In the material below, find each line that contains the word "degrees" and copy it.

» **Collected data**
Start of Block
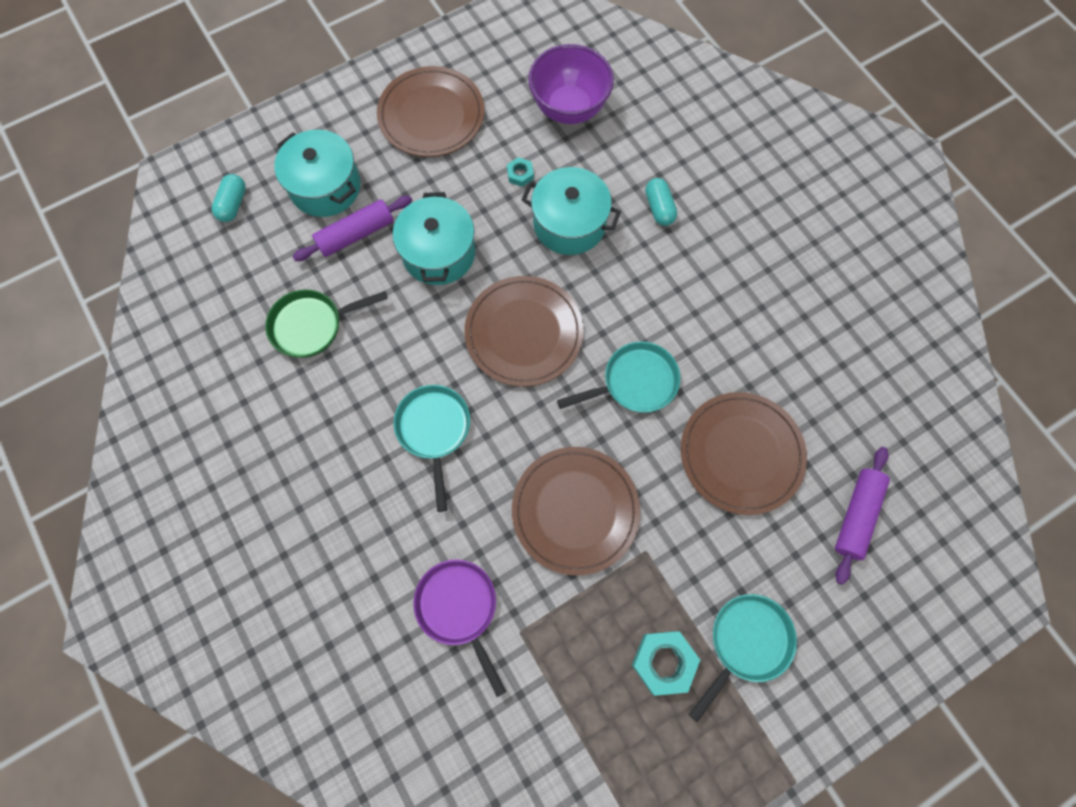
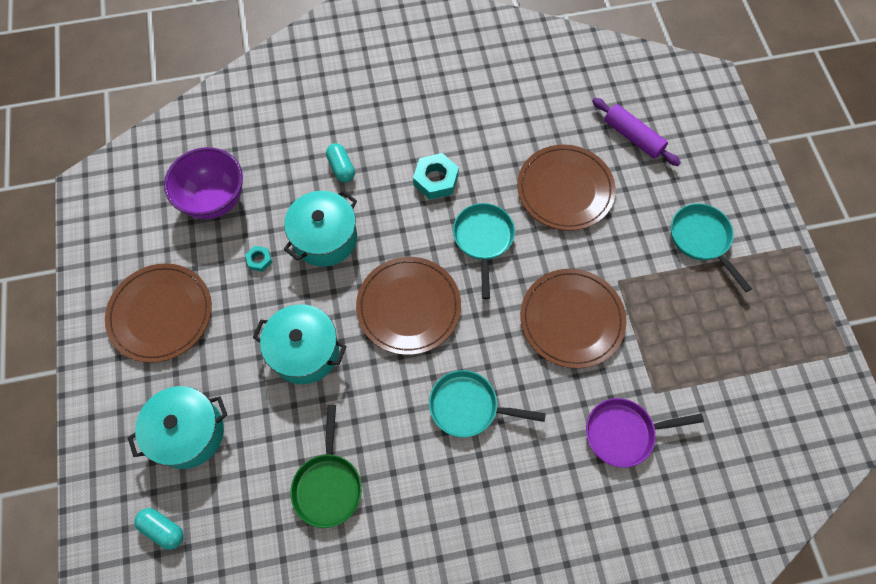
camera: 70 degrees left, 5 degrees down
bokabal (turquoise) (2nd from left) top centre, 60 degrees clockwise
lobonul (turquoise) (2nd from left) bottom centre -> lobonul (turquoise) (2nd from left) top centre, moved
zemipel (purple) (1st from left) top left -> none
End of Block
» **Solution to the problem**
camera: 70 degrees left, 5 degrees down
bokabal (turquoise) (2nd from left) top centre, 60 degrees clockwise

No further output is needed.